-- SUPPLIED DATA --
######
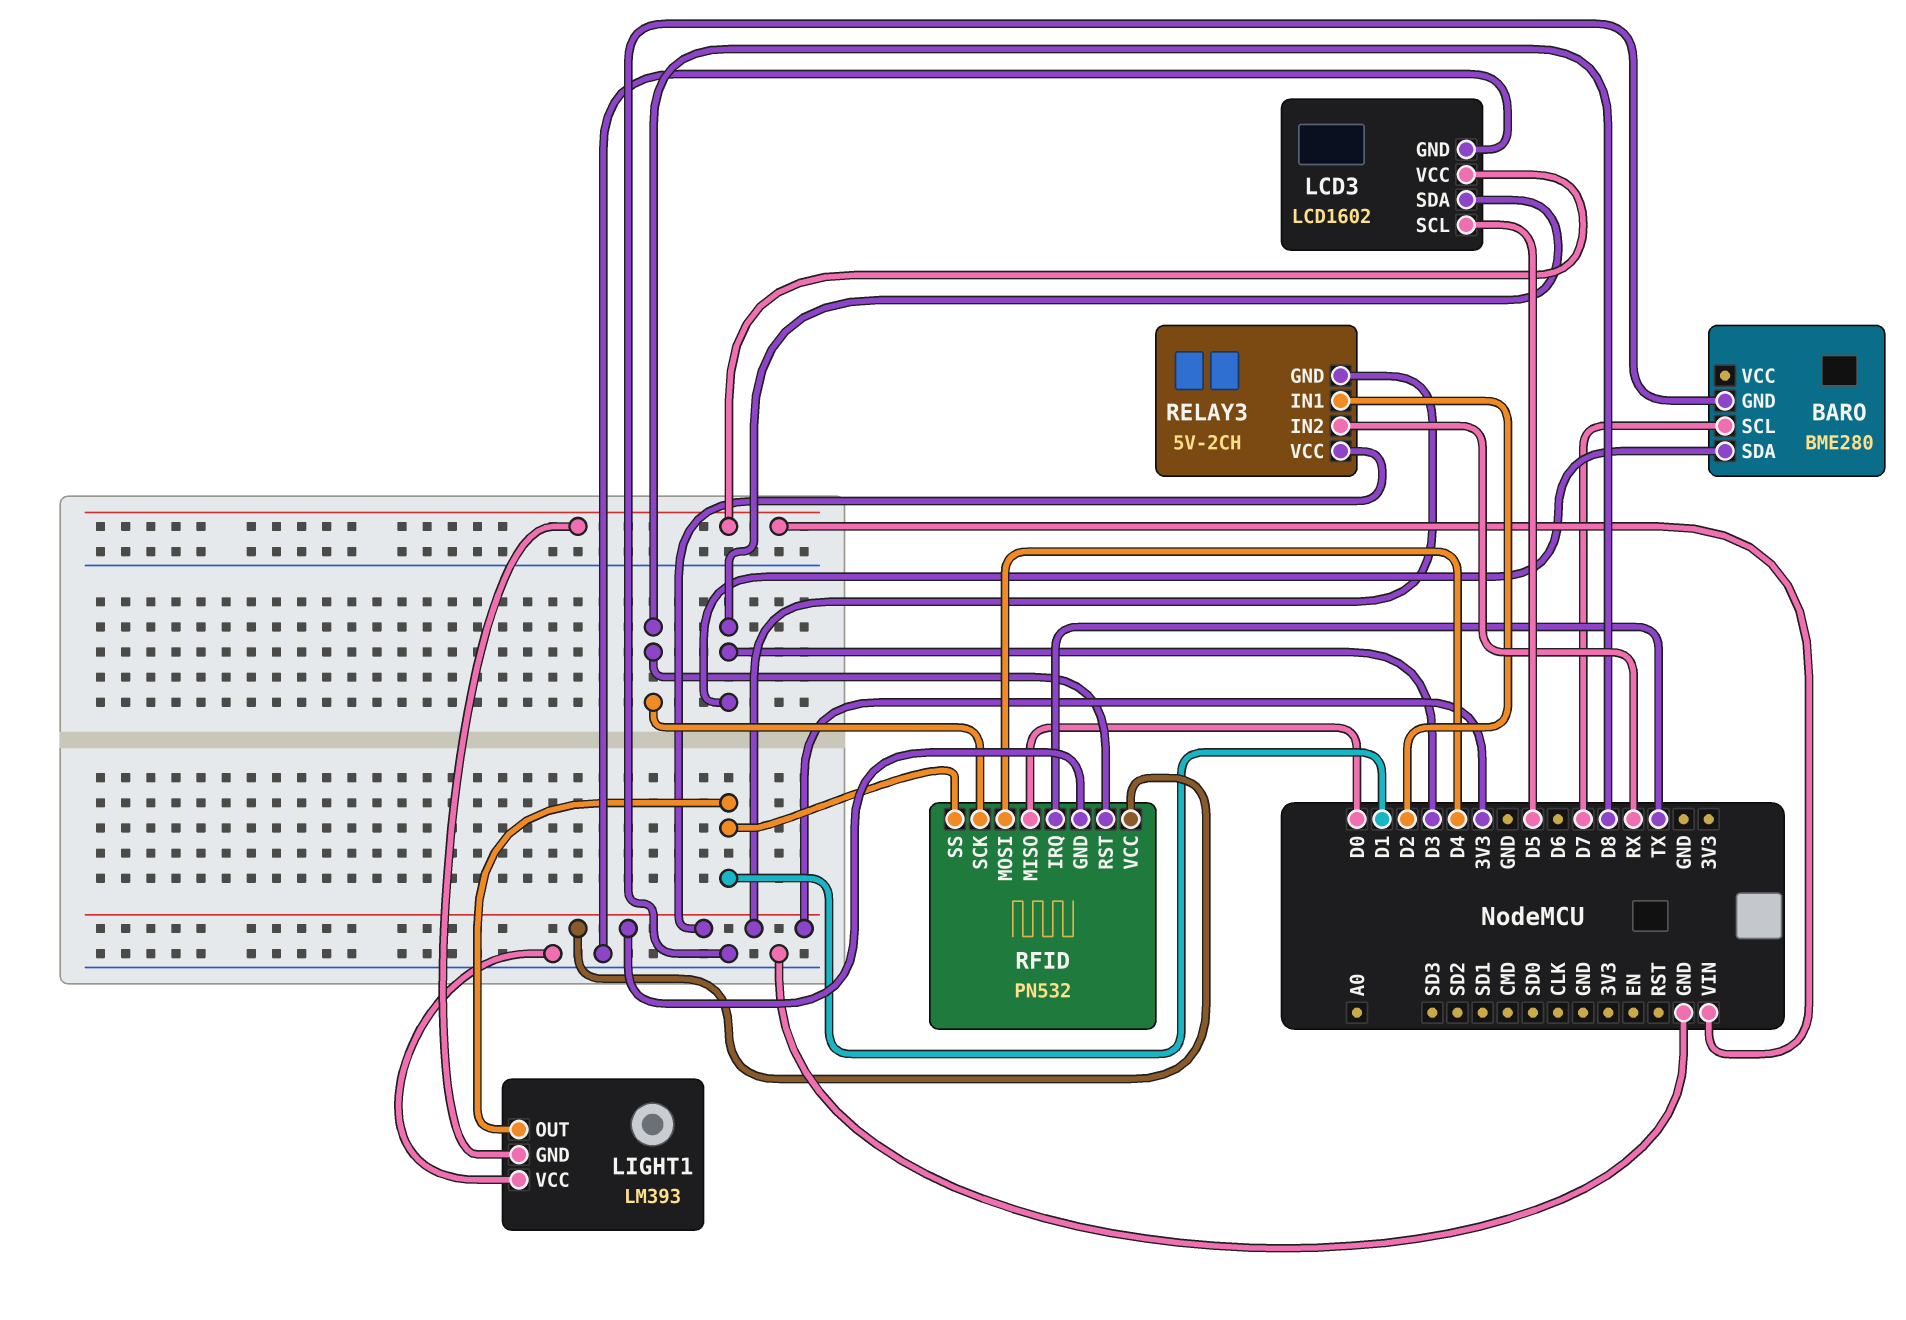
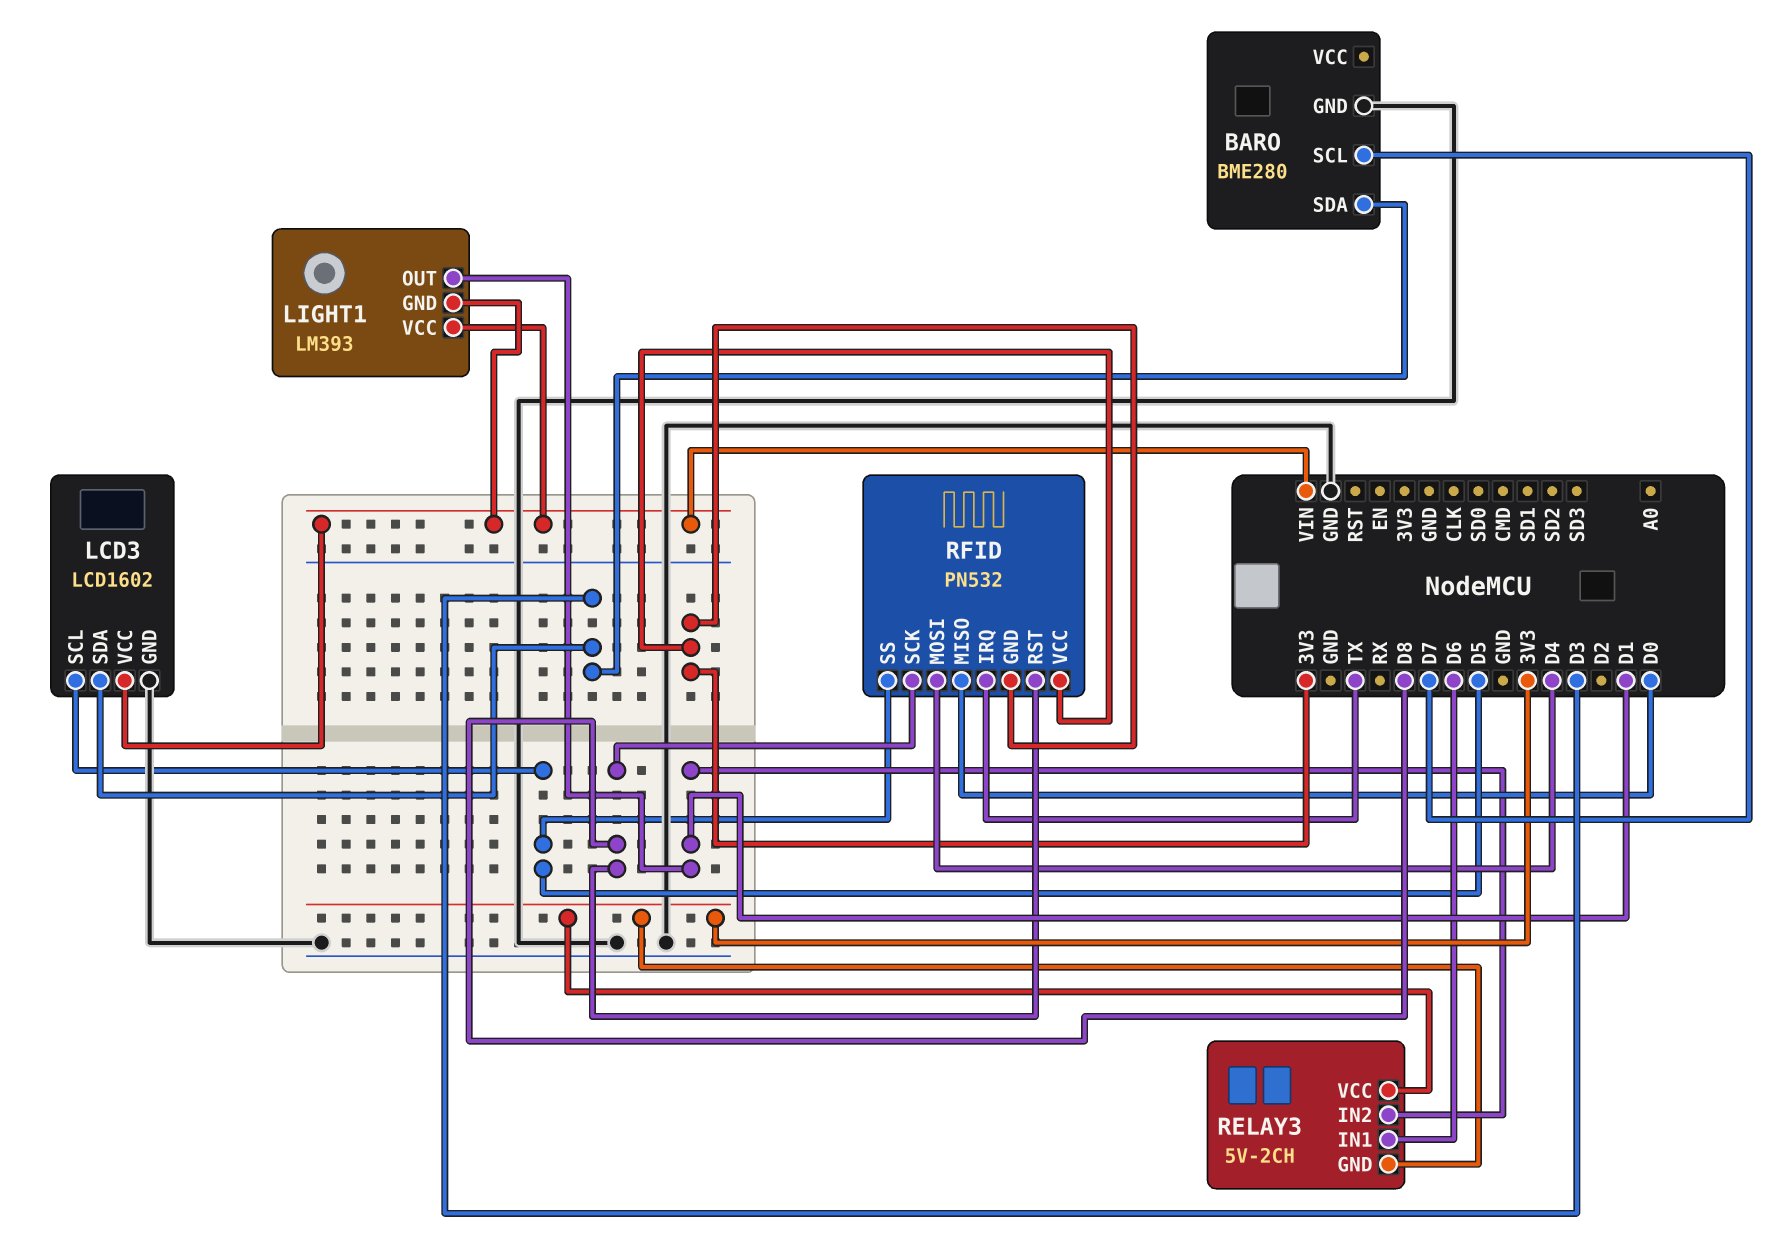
LIGHT1 pin VCC: GND -> VIN
RELAY3 pin IN1: D2 -> D6
RELAY3 pin IN2: RX -> D1
RFID pin SS: D1 -> D5

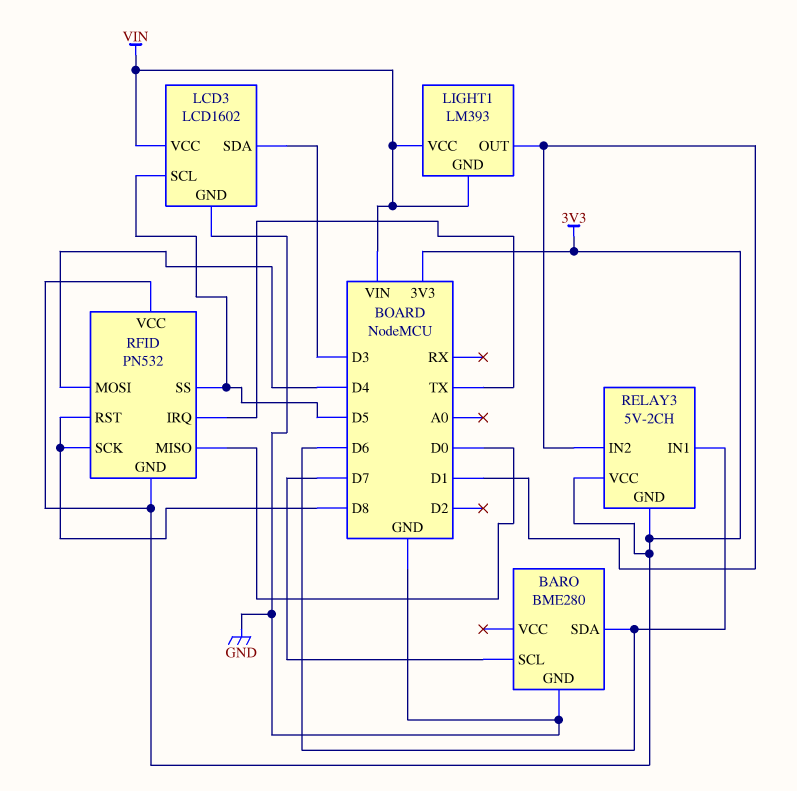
BARO pin SDA: D3 -> D6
######
Output the data exactly as it appears. The pictures do not belong in it.

LIGHT1 pin VCC: GND -> VIN
RELAY3 pin IN1: D2 -> D6
RELAY3 pin IN2: RX -> D1
RFID pin SS: D1 -> D5

BARO pin SDA: D3 -> D6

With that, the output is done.